__Requirement__.
Only the lines from the one that contains "lease6: [130,270,165,299] ->" through the last line of the records should appear, each printed exactly as it is.

-------- Dataset records --------

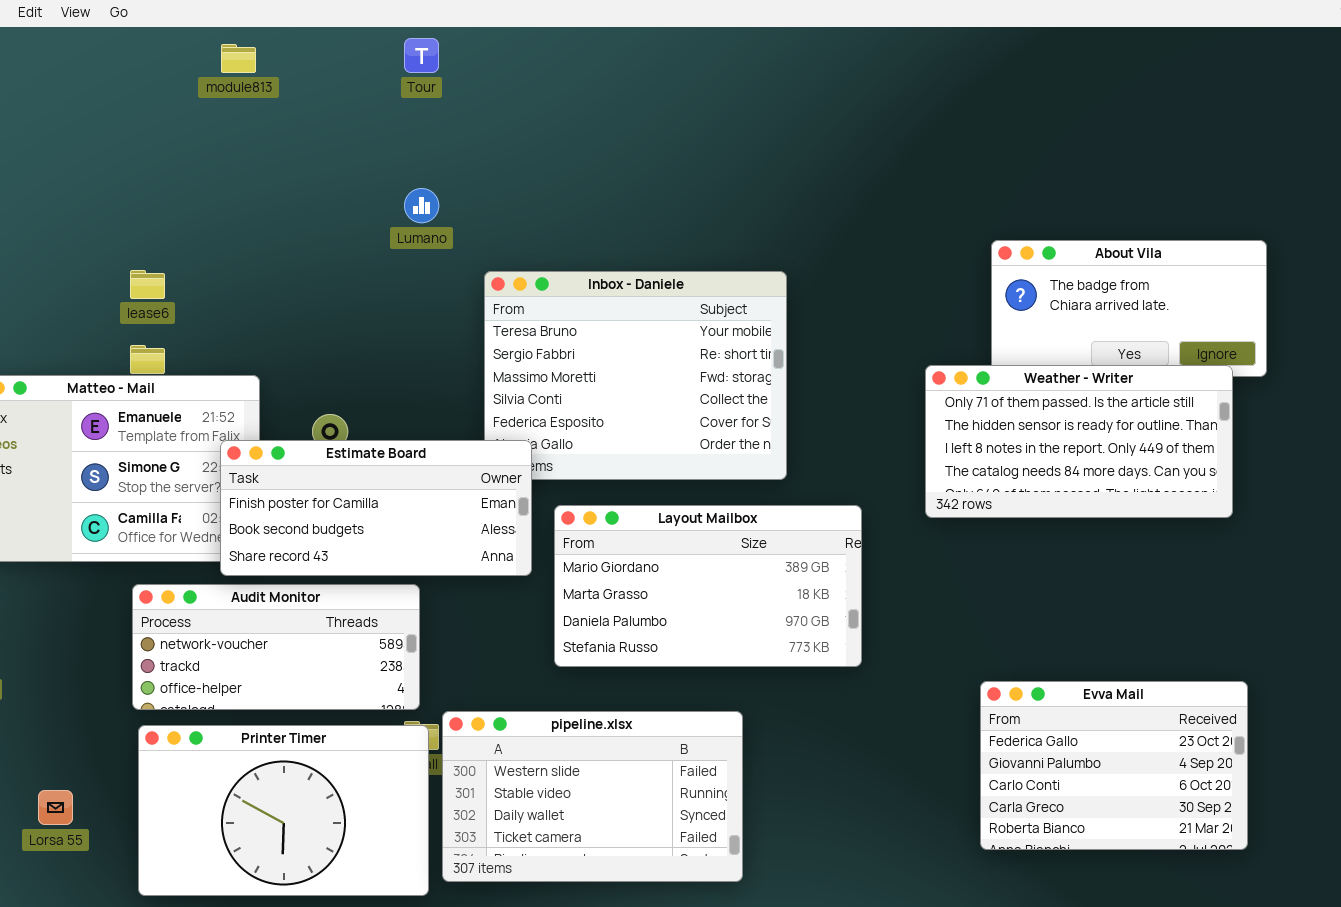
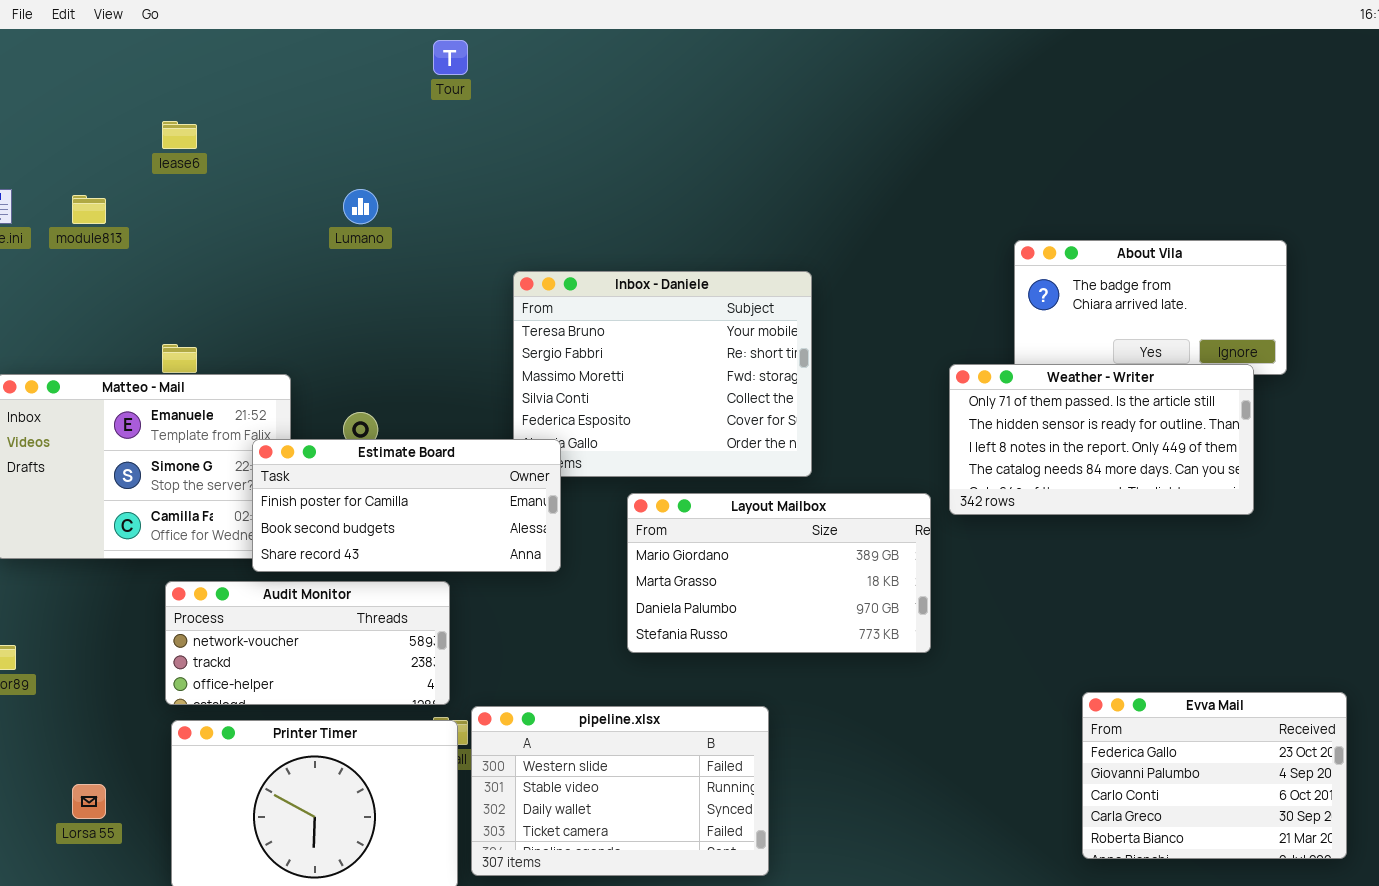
module813: [221,44,256,73] -> [72,195,106,224], moved
Lumano: [404,188,439,223] -> [343,189,378,224], moved
lease6: [130,270,165,299] -> [162,121,197,149], moved
Layout Mailbox: [554,505,862,667] -> [627,493,931,653], moved
Evva Mail: [980,681,1248,850] -> [1082,692,1347,859], moved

--------

__Result__.
lease6: [130,270,165,299] -> [162,121,197,149], moved
Layout Mailbox: [554,505,862,667] -> [627,493,931,653], moved
Evva Mail: [980,681,1248,850] -> [1082,692,1347,859], moved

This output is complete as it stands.